◆ **Your goal**
Your answer must restate each entry below word for word, with no pictures in it.

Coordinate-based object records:

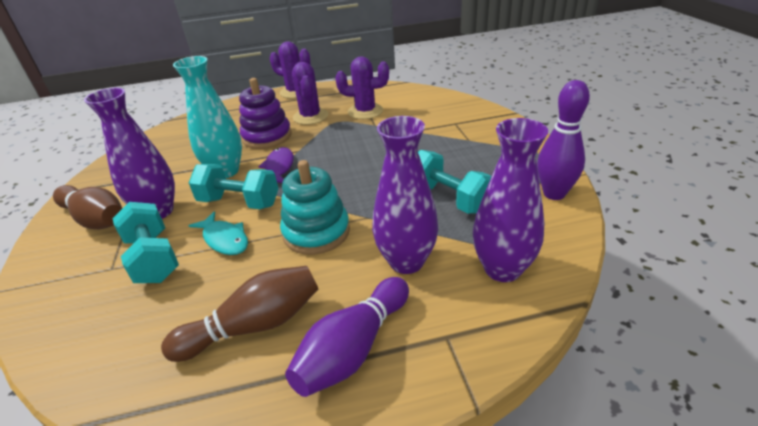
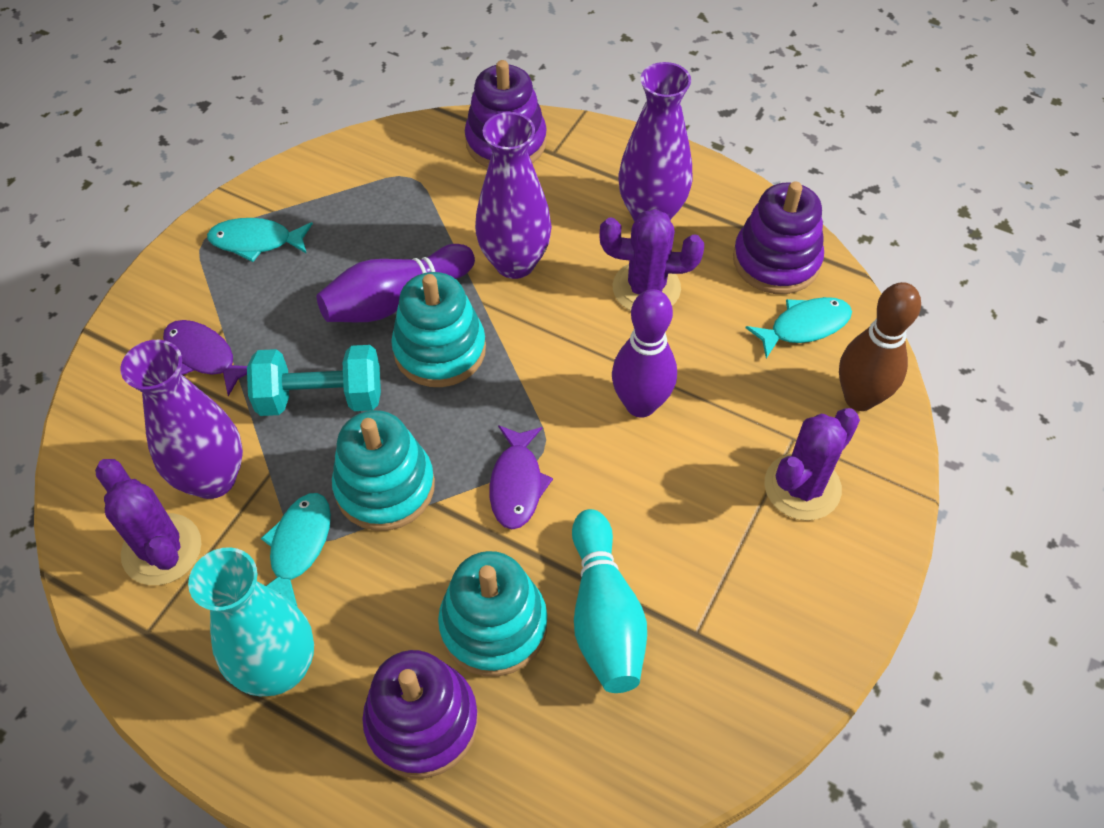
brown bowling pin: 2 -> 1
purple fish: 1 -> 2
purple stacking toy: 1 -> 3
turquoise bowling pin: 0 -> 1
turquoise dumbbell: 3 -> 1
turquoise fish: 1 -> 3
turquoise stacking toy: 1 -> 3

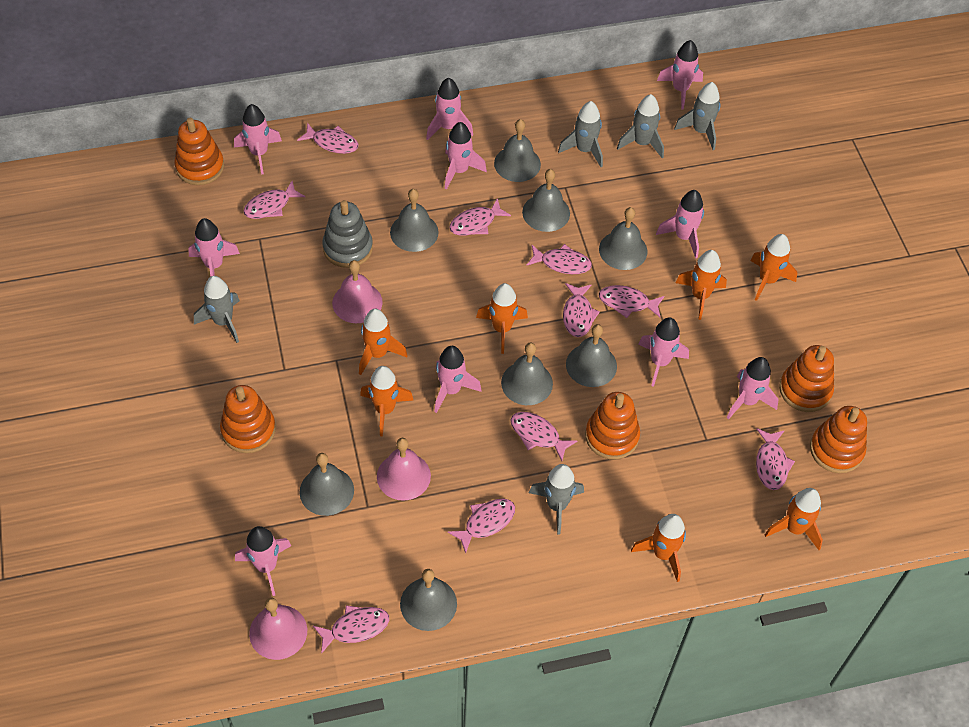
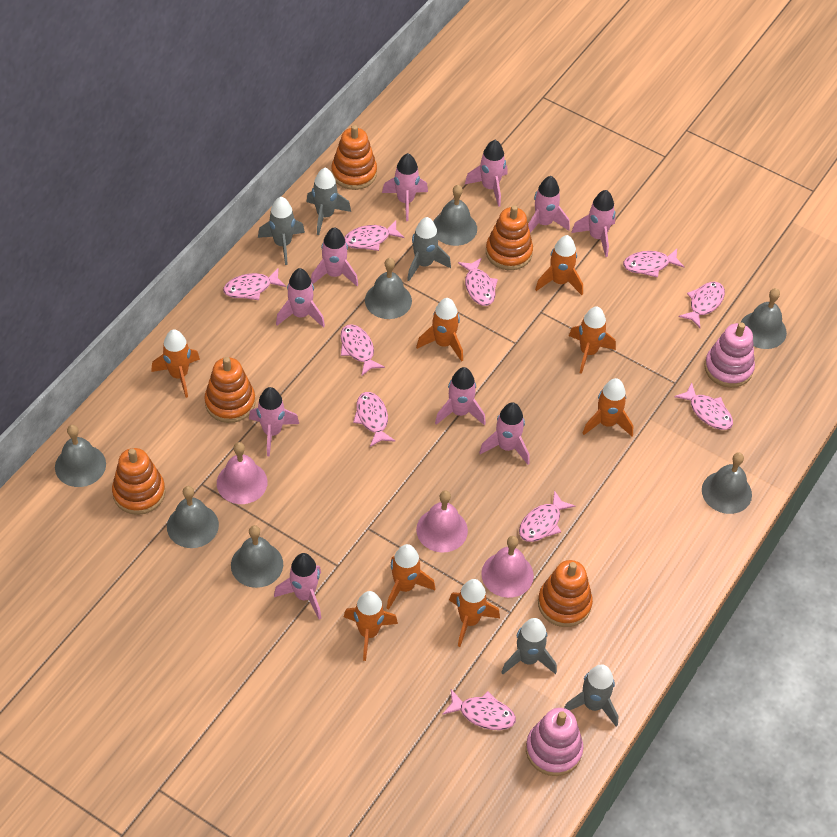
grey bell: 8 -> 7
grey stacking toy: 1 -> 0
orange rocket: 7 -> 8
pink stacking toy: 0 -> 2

◆ **Answer box**
brown bowling pin: 2 -> 1
purple fish: 1 -> 2
purple stacking toy: 1 -> 3
turquoise bowling pin: 0 -> 1
turquoise dumbbell: 3 -> 1
turquoise fish: 1 -> 3
turquoise stacking toy: 1 -> 3

grey bell: 8 -> 7
grey stacking toy: 1 -> 0
orange rocket: 7 -> 8
pink stacking toy: 0 -> 2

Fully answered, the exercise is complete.